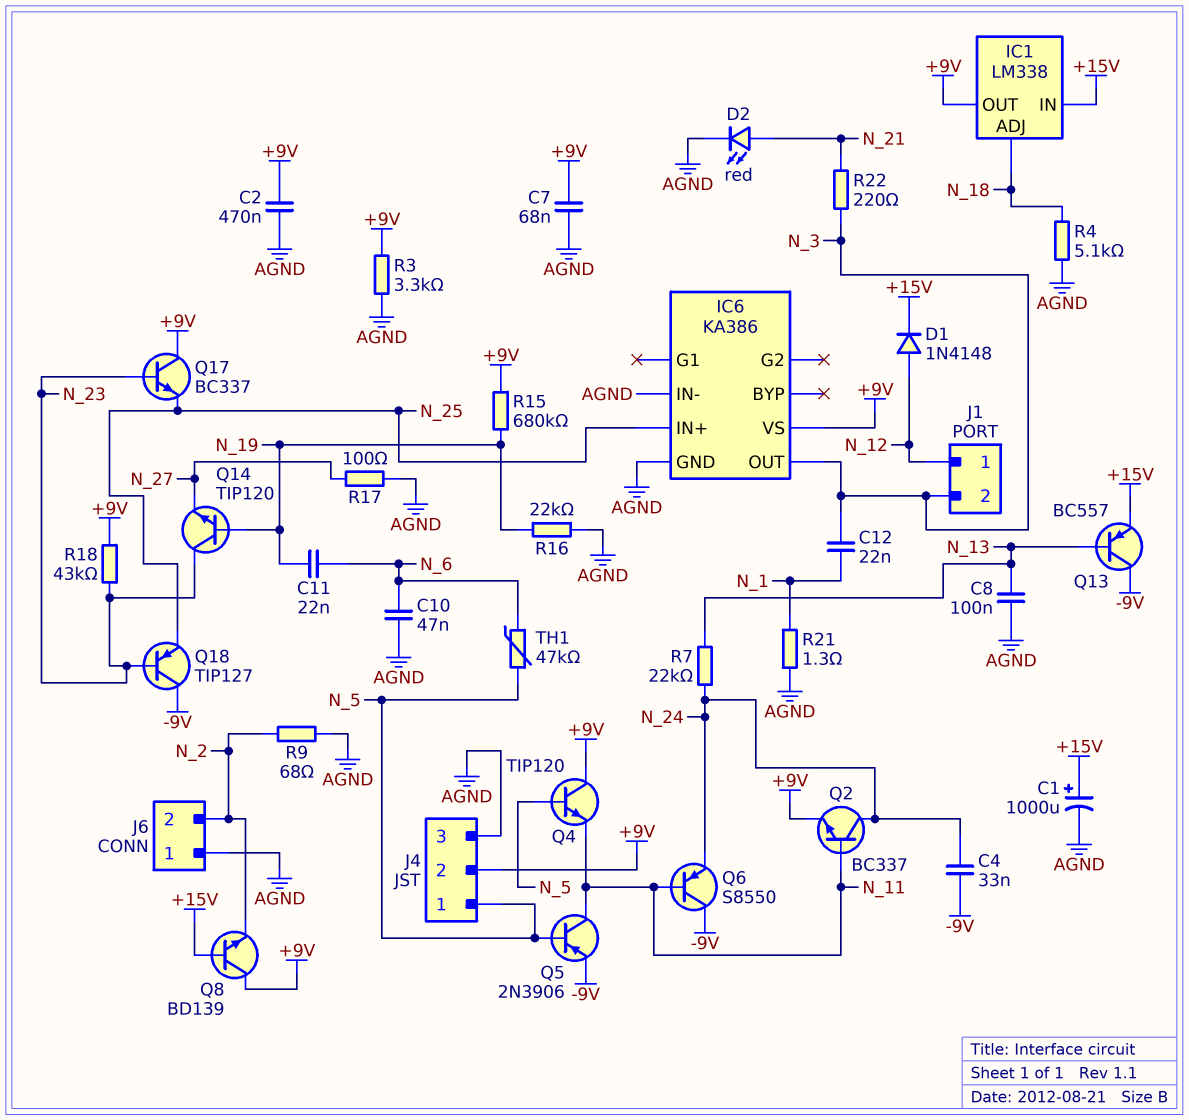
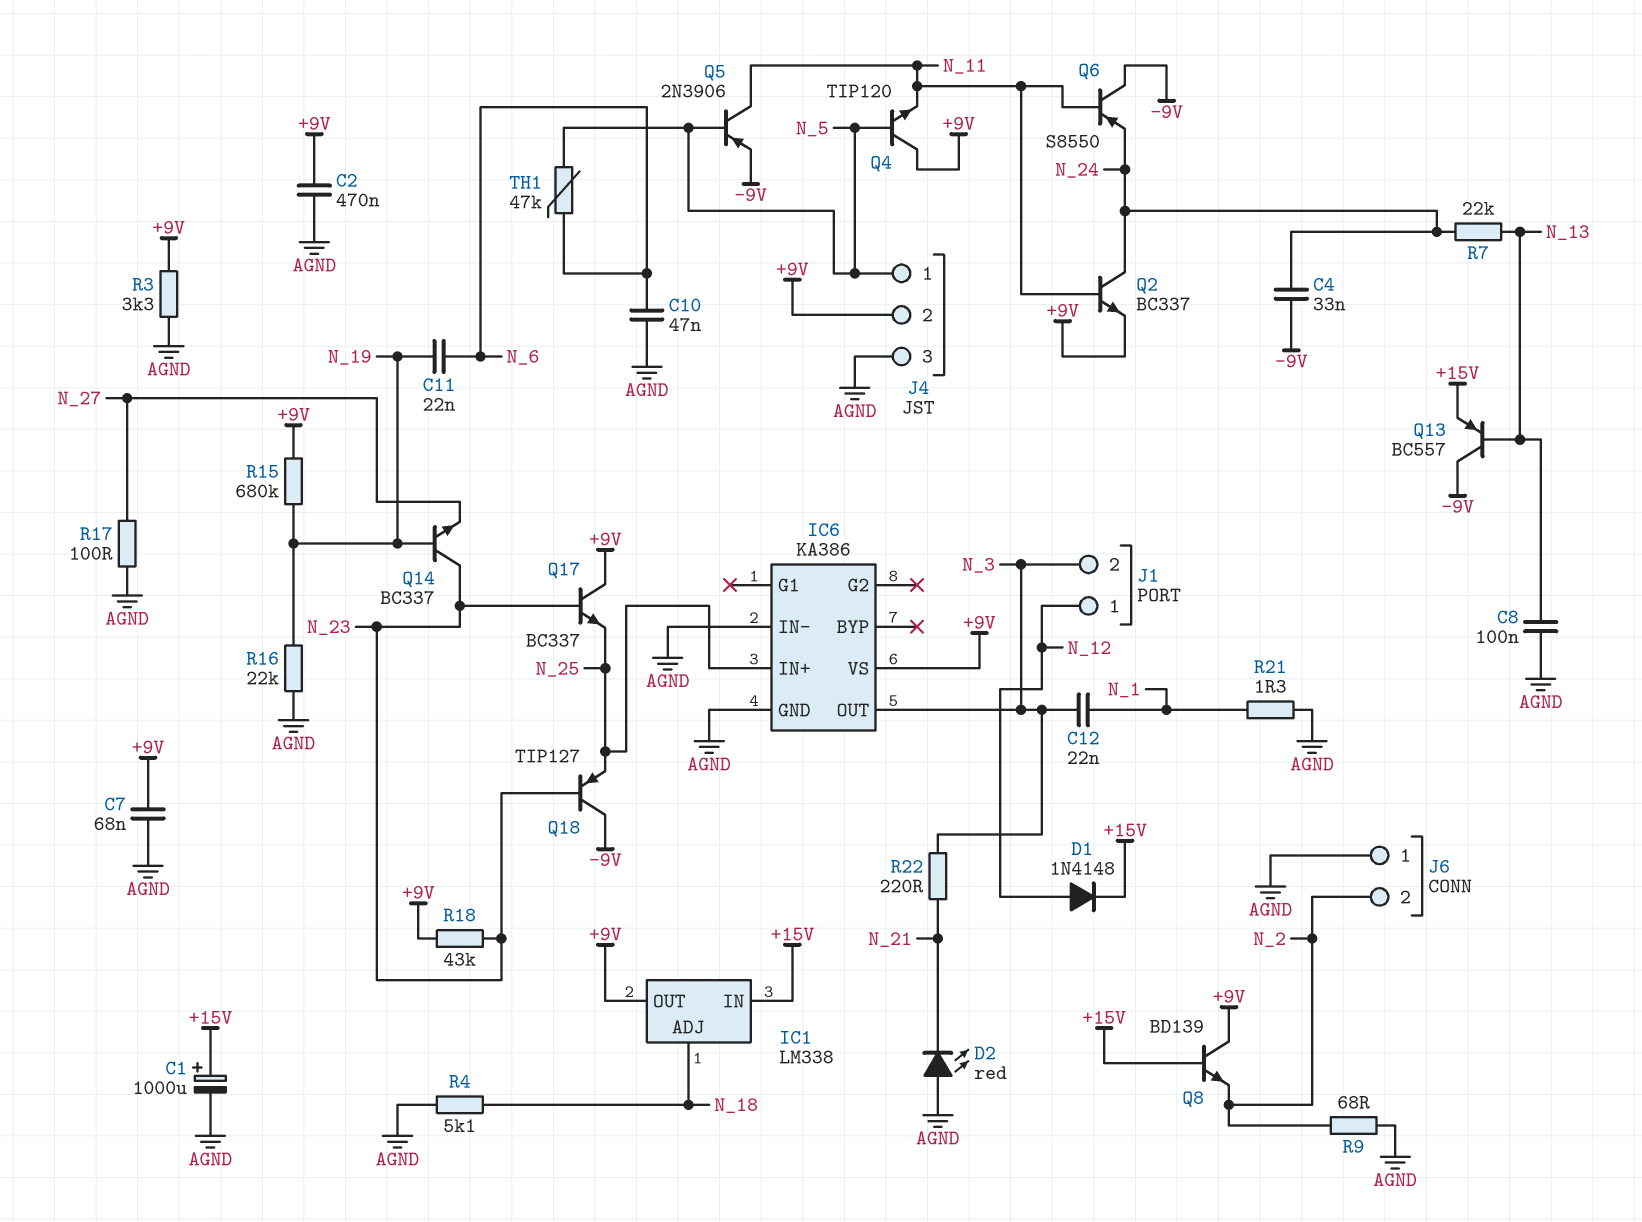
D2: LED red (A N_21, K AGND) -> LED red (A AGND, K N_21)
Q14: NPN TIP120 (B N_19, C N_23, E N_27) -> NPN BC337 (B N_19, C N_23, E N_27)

...

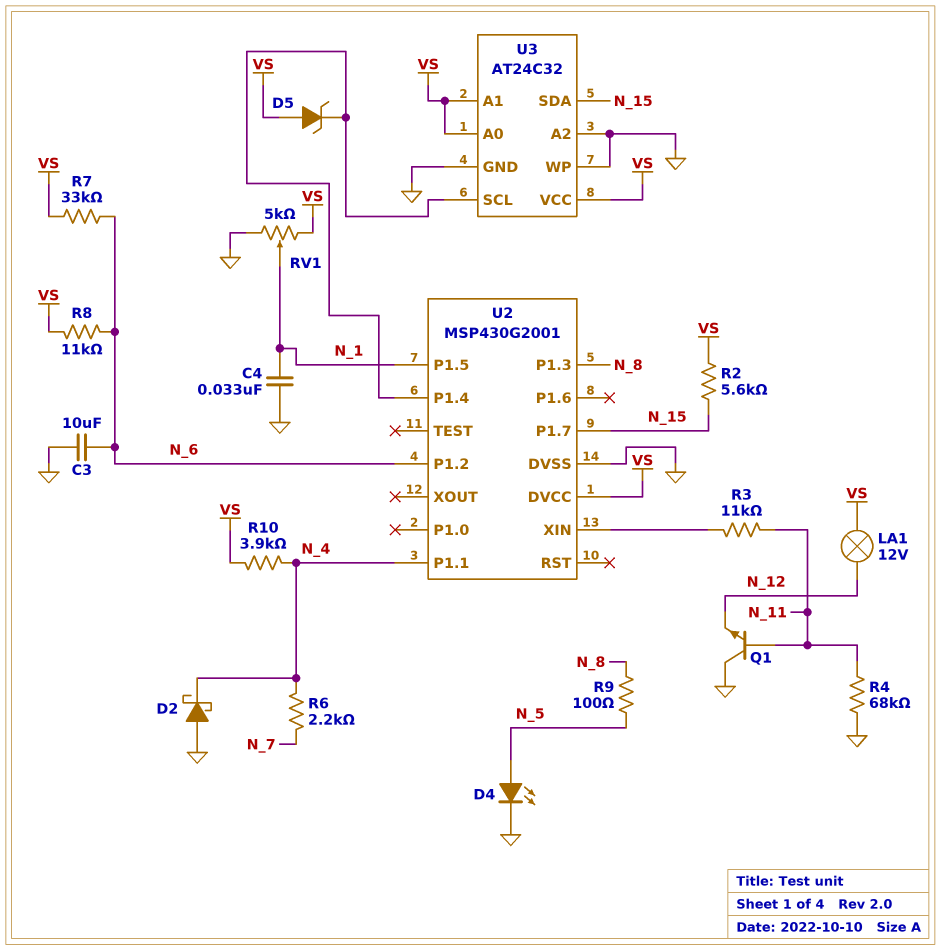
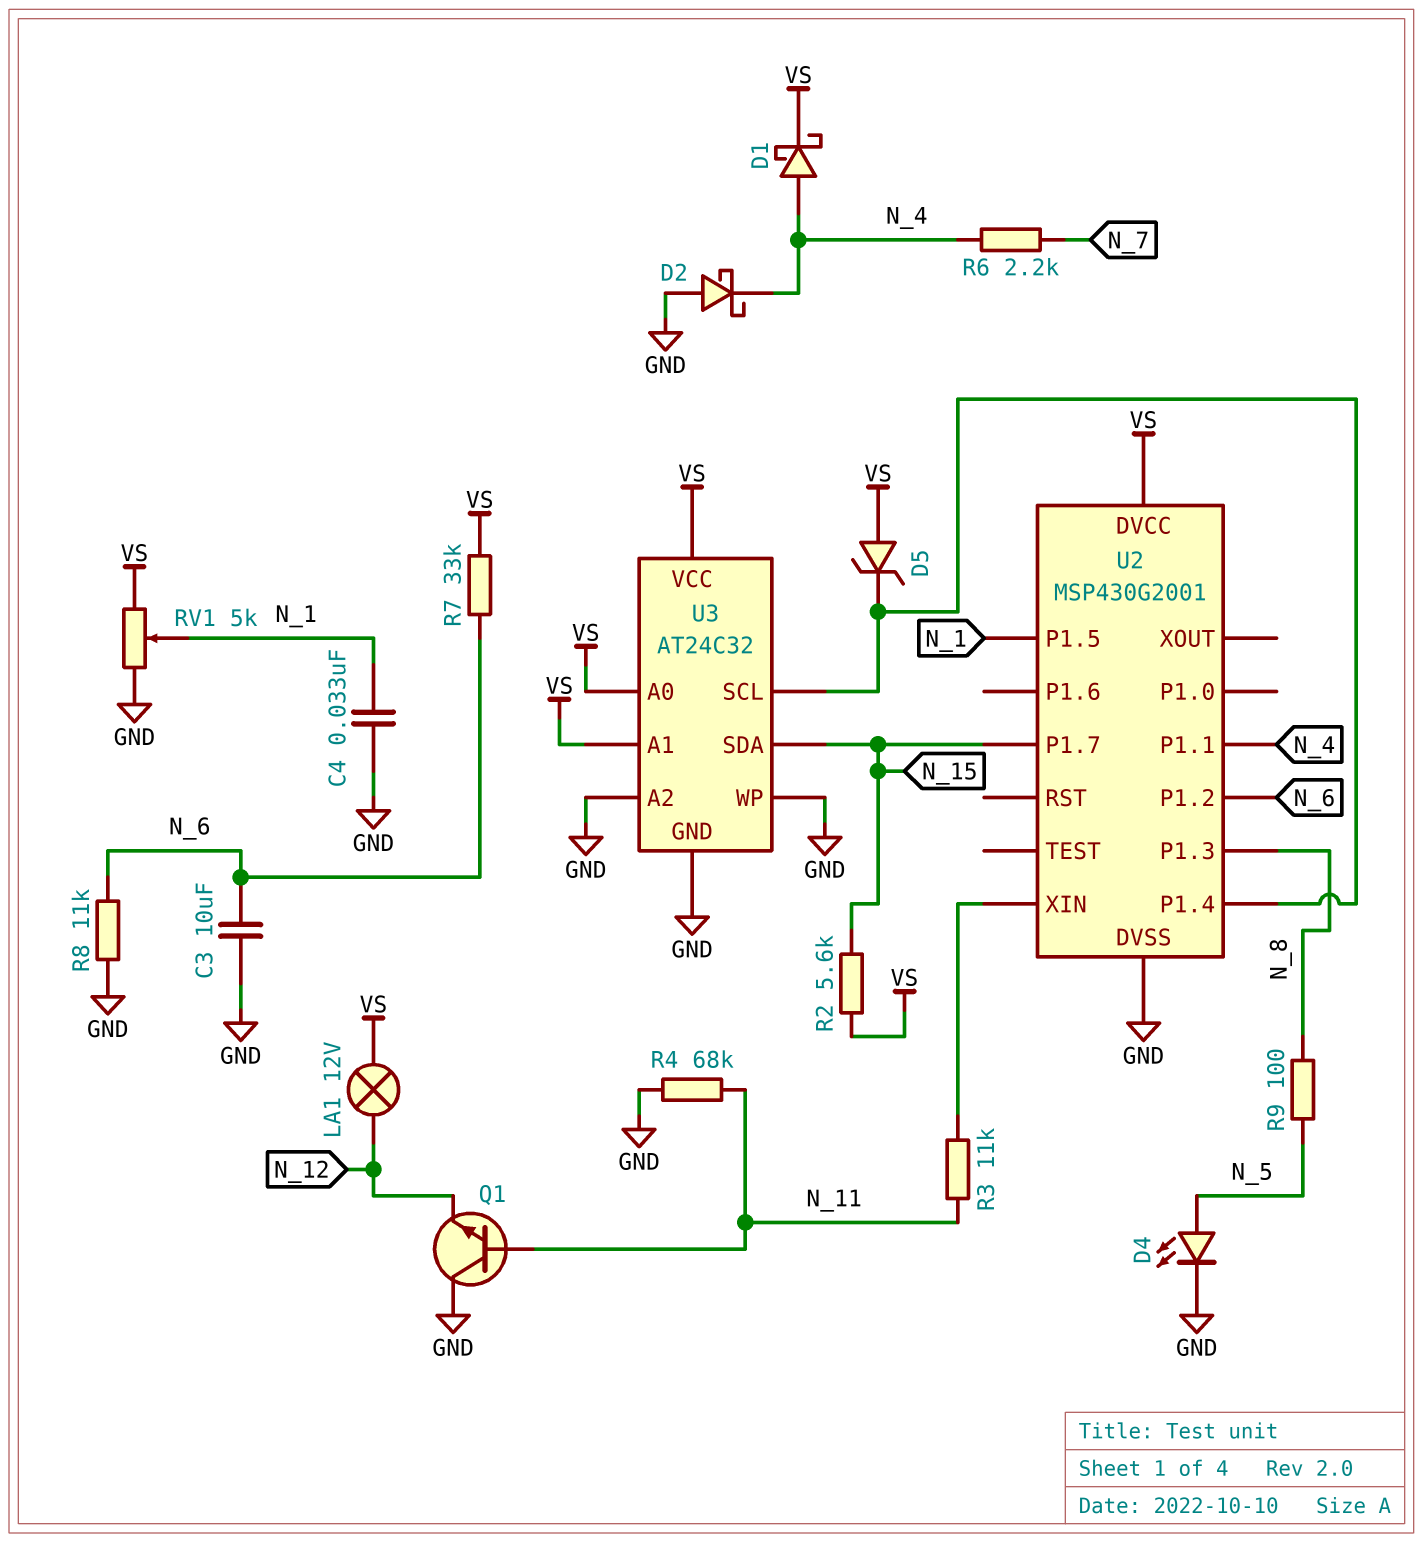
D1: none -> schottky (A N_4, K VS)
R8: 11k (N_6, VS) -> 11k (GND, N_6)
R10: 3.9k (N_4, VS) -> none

■ Task prompt: Tally the lines in this material that hold the word "none", then reply with only the number.

■ Your response: 2